#### DATASET CONTENT:
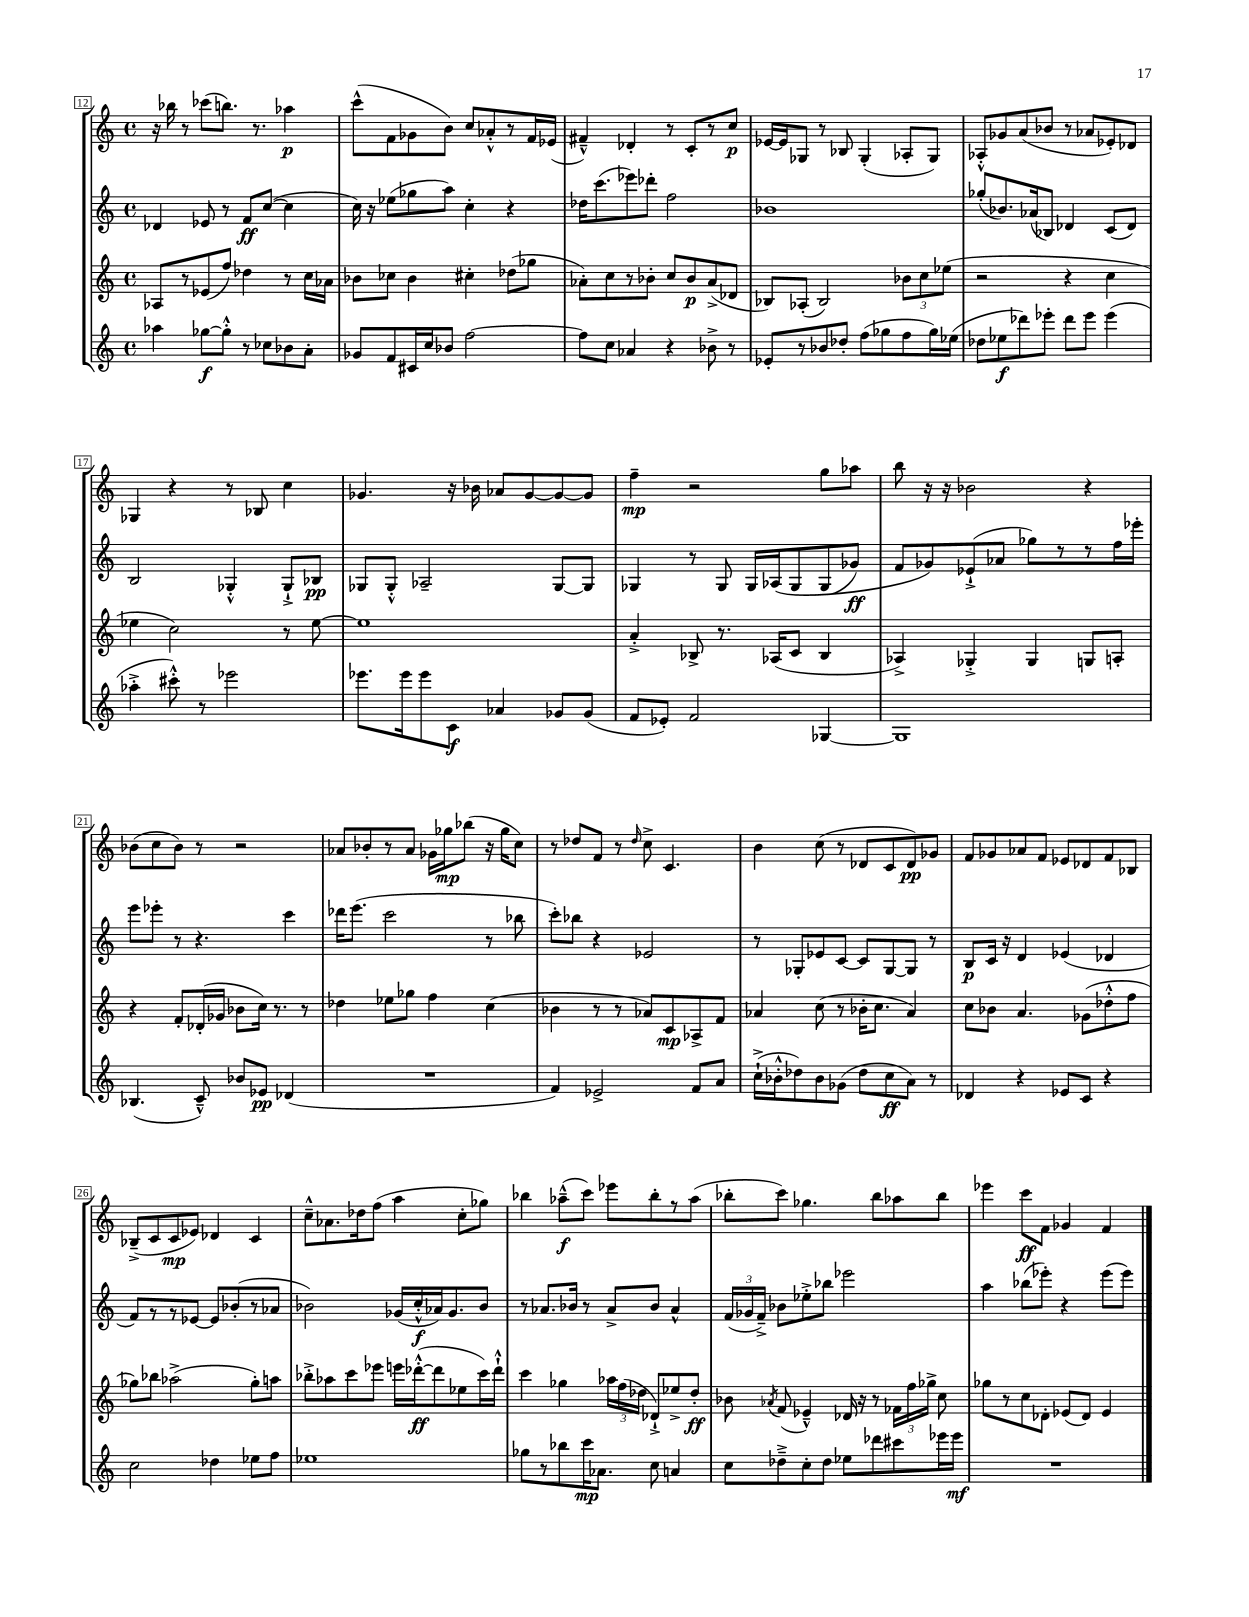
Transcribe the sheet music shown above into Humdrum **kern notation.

**kern	**kern	**kern	**kern
*staff4	*staff3	*staff2	*staff1
*clefG2	*clefG2	*clefG2	*clefG2
*k[]	*k[]	*k[]	*k[]
*M4/4	*M4/4	*M4/4	*M4/4
*met(c)	*met(c)	*met(c)	*met(c)
4aa-	8A-	4d-	16r
.	.	.	16bb-
.	8r	.	8r
[8gg-	(8e-	8e-	(8ccc-
8gg-'^^]	8ff)	8r	8.bb)
8r	4dd-	8f	.
.	.	.	8.r
8cc-	.	([8cc	.
8b-	8r	4cc]	4aa-
8a'	16cc	.	.
.	16a-	.	.
=	=	=	=
8g-	8b-	16cc)	(8ccc^^
.	.	16r	.
8f	8cc-	(8ee-	8f
16c#	4b-	8gg-	8g-
16cc	.	.	.
8b-	.	8aa)	8b)
[2ff	4cc#'	4cc'	8cc
.	.	.	8a-'^^
.	(8dd-	4r	8r
.	8gg-	.	16f
.	.	.	(16e-
=	=	=	=
8ff]	8a-')	16dd-	4f#~^^)
.	.	(8.ccc	.
8cc	8cc	.	.
4a-	8r	8eee-)	4d-'
.	8b-'	8ddd-'	.
4r	8cc	2ff	8r
.	8b-	.	8c'
8b-^	(8a-^	.	8r
8r	8d-	.	8cc
=	=	=	=
8e-'	8B-)	1b-	[16e-
.	.	.	16e-]
8r	(8A-'	.	8G-
8b-	2B-)	.	8r
8dd-'	.	.	8B-
(8ff	.	.	(4G-'
8gg-	.	.	.
8ff	12b-	.	8A-'
.	12cc	.	.
16gg-)	.	.	8G-)
.	(12ee-	.	.
(16ee-	.	.	.
=	=	=	=
8dd-	2r	(8gg-'	8A-'^^
8ee-	.	8.b-)	8g-
8ddd-)	.	.	(8a
.	.	(16a-	.
8eee-'	.	8B-)	8b-
8ddd-	4r	4d-	8r
8eee-	.	.	8a-
(4eee-	4cc	(8c	8e-')
.	.	8d-)	8d-
=	=	=	=
4aa-'^	4ee-	2B	4G-
8ccc#'^^)	2cc)	.	4r
8r	.	.	.
2eee-	.	4G-'^^	8r
.	.	.	8B-
.	8r	8G-`^	4cc
.	[8ee-	8B-	.
=	=	=	=
8.eee-	1ee-]	8G-	4.g-
.	.	8G-'^^	.
16eee-	.	.	.
8eee-	.	2A-~	.
8c	.	.	16r
.	.	.	16b-
4a-	.	.	8a-
.	.	.	[8g-
8g-	.	[8G-	8g-_
(8g-	.	8G-]	8g-]
=	=	=	=
8f	4a'^	4G-	4ff~
8e-')	.	.	.
2f	8B-^	8r	2r
.	8.r	8G-	.
.	.	16G-	.
.	(16A-	&(16A-	.
.	8c	8G-	.
[4G-	4B-	(8G-	8gg
.	.	8g-)	8aa-
=	=	=	=
1G-]	4A-^)	8f	8bb
.	.	8g-&)	16r
.	.	.	16r
.	4G-'^	(8e-`^	2b-
.	.	8a-	.
.	4G-	8gg-)	.
.	.	8r	.
.	8G	8r	4r
.	8A'	16ff	.
.	.	16eee-'	.
=	=	=	=
(4.B-	4r	8eee	(8b-
.	.	8eee-'	8cc
.	8f'	8r	8b-)
8c~^^)	(16d-'	4.r	8r
.	16g-	.	.
8b-	8b-	.	2r
8e-	16cc)	.	.
.	8.r	.	.
(4d-	.	4ccc	.
.	8r	.	.
=	=	=	=
1r	4dd-	16ddd-	8a-
.	.	(8.eee	.
.	.	.	8b-'
.	8ee-	2ccc	8r
.	8gg-	.	8a-
.	4ff	.	16g-
.	.	.	16gg-
.	.	.	(8bb-
.	(4cc	8r	16r
.	.	.	16gg-
.	.	8bb-	8cc)
=	=	=	=
4f)	4b-	8ccc')	8r
.	.	8bb-	8dd-
2e-^	8r	4r	8f
.	8r	.	8r
.	.	.	16qqdd-
.	8a-)	2e-	8cc^
.	8c	.	4.c
8f	8A-^	.	.
8a	8f	.	.
=	=	=	=
(16cc`^	4a-	8r	4b
16b-'^^	.	.	.
8dd-)	.	8G-'	.
8b-	(8cc	8e-	(8cc
(8g-	8r	[8c	8r
8dd-	16b-'	8c]	8d-
.	8.cc	.	.
8cc	.	[8G-	8c
8a)	4a-)	8G-]	8d-)
8r	.	8r	8g-
=	=	=	=
4d-	8cc	8B	8f
.	8b-	16c	8g-
.	.	16r	.
4r	4.a	4d	8a-
.	.	.	8f
8e-	.	(4e-	8e-
8c	(8g-	.	8d-
4r	8dd-'^^	4d-	8f
.	8ff	.	8B-
=	=	=	=
2cc	8gg-)	8f)	(8B-~^
.	8bb-	8r	8c
.	(2aa-^	8r	8c
.	.	[8e-	8e-)
4dd-	.	8e-]	4d-
.	.	(8b-'	.
8ee-	8gg-')	8r	4c
8ff	8aa	8a-	.
=	=	=	=
1ee-	8bb-'^	2b-)	8cc~^^
.	8aa-	.	8.a-
.	8ccc	.	.
.	.	.	16dd-
.	8eee-	.	(8ff
.	16eee	(16g-	4aa
.	([16ddd-'^^	16cc'^^	.
.	8ddd-]	16a-)	.
.	.	8.g-	.
.	8ee-	.	8cc'
.	16ccc)	8b-	8gg-)
.	16ddd-`^^	.	.
=	=	=	=
8gg-	4ccc	8r	4bb-
8r	.	8.a-	.
8bb-	4gg-	.	(8aa-~^^
.	.	16b-	.
16ccc	.	8r	8ccc)
8.a-	.	.	.
.	24aa-	8a-^	8eee-
.	(24ff	.	.
.	24dd-	.	.
8cc	8d-`^)	8b-	8bb-'
4a	8ee-^	4a-^^	8r
.	8dd-'	.	(8aa-
=	=	=	=
8cc	8b-	(24f	8bb-'
.	.	24g-	.
.	.	24f~^)	.
.	8qa-	.	.
8dd-~^	(8f	8b-	8ccc)
8cc'	4e-~^^)	8ee-'^	4.gg-
8dd-	.	8bb-	.
8ee-	16d-	2eee-	.
.	16r	.	.
8ddd-	8r	.	8bb-
8ccc#	24f-	.	8aa-
.	24ff	.	.
.	24gg-^	.	.
16eee-	8cc	.	8bb-
16eee-	.	.	.
=	=	=	=
1r	8gg-	4aa	4eee-
.	8r	.	.
.	8cc	(8bb-	8ccc
.	8d-'	8eee-')	8f
.	(8e-	4r	4g-
.	8d-)	.	.
.	4e-	(8eee-	4f
.	.	8eee-)	.
==	==	==	==
*-	*-	*-	*-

#### PROBLEM STATEMENT:
How many lines in the entries above contain the string "kern"? Reply with the number alone.

#### THE SOLUTION:
2